EXERCISE INSTRUCTIONS> In the records below, find the line that contains "purple nut: 2 -> 1" and the line that contains "green nut: 1 -> 0", then retype exactly those two lines and every line between them.

[WORKING DATA Boundary: Start]

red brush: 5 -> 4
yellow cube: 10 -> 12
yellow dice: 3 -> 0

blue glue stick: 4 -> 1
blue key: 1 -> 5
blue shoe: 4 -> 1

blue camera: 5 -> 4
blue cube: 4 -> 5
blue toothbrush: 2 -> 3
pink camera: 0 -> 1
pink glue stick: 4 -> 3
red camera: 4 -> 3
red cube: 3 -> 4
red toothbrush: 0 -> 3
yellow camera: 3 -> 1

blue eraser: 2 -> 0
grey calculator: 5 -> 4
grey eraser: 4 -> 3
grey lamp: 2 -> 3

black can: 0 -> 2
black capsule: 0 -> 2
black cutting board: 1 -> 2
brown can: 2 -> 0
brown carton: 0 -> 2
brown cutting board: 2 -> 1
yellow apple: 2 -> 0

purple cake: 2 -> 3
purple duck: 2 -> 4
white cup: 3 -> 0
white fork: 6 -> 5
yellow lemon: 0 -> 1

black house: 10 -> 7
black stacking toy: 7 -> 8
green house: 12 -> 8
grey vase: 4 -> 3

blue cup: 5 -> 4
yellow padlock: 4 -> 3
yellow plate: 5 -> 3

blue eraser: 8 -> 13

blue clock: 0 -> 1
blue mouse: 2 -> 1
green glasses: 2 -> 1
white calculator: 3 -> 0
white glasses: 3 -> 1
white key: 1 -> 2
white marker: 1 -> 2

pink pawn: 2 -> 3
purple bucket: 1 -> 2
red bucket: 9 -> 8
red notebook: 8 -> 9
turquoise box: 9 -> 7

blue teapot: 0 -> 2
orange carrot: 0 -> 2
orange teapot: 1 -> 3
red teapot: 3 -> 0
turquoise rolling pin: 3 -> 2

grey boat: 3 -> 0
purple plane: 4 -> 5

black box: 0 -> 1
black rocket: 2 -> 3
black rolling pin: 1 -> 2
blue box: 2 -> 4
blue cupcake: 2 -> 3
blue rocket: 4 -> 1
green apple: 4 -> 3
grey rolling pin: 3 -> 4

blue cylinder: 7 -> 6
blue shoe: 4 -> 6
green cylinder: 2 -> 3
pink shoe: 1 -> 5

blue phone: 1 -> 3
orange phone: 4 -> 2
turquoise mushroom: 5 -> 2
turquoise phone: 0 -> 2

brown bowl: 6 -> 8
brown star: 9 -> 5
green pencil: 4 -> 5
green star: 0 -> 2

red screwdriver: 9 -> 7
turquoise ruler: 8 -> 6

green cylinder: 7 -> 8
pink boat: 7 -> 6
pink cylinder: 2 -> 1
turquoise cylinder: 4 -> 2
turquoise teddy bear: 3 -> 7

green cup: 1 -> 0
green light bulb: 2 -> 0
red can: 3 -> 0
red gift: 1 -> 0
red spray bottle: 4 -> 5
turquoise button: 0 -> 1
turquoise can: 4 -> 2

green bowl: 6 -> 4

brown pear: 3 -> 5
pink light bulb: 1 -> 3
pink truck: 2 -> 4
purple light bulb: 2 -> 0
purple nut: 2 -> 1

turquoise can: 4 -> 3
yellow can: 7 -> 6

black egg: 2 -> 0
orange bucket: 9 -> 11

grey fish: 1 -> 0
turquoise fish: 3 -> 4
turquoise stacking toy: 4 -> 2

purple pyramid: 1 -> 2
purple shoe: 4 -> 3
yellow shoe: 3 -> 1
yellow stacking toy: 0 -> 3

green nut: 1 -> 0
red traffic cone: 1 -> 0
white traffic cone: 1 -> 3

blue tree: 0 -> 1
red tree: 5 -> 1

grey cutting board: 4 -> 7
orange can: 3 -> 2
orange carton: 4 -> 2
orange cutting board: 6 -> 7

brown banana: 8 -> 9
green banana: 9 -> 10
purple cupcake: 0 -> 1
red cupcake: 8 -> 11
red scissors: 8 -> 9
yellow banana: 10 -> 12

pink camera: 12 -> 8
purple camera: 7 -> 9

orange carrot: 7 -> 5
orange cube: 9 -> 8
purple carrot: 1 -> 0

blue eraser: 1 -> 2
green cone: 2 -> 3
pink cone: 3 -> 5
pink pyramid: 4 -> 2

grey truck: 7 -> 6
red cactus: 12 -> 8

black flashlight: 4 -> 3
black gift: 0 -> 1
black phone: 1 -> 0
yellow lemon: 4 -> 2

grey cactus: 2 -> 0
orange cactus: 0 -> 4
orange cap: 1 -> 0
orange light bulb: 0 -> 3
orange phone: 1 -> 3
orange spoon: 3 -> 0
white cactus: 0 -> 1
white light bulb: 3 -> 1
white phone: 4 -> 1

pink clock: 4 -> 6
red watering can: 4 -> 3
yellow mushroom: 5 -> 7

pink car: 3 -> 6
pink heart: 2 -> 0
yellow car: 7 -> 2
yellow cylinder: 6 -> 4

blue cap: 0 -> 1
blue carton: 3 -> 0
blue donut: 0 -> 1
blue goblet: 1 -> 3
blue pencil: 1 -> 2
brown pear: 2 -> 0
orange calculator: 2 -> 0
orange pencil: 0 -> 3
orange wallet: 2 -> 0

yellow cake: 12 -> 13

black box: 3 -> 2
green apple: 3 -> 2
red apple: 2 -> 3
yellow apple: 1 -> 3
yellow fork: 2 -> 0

[WORKING DATA Boundary: End]

WRITTEN ANSWER>
purple nut: 2 -> 1

turquoise can: 4 -> 3
yellow can: 7 -> 6

black egg: 2 -> 0
orange bucket: 9 -> 11

grey fish: 1 -> 0
turquoise fish: 3 -> 4
turquoise stacking toy: 4 -> 2

purple pyramid: 1 -> 2
purple shoe: 4 -> 3
yellow shoe: 3 -> 1
yellow stacking toy: 0 -> 3

green nut: 1 -> 0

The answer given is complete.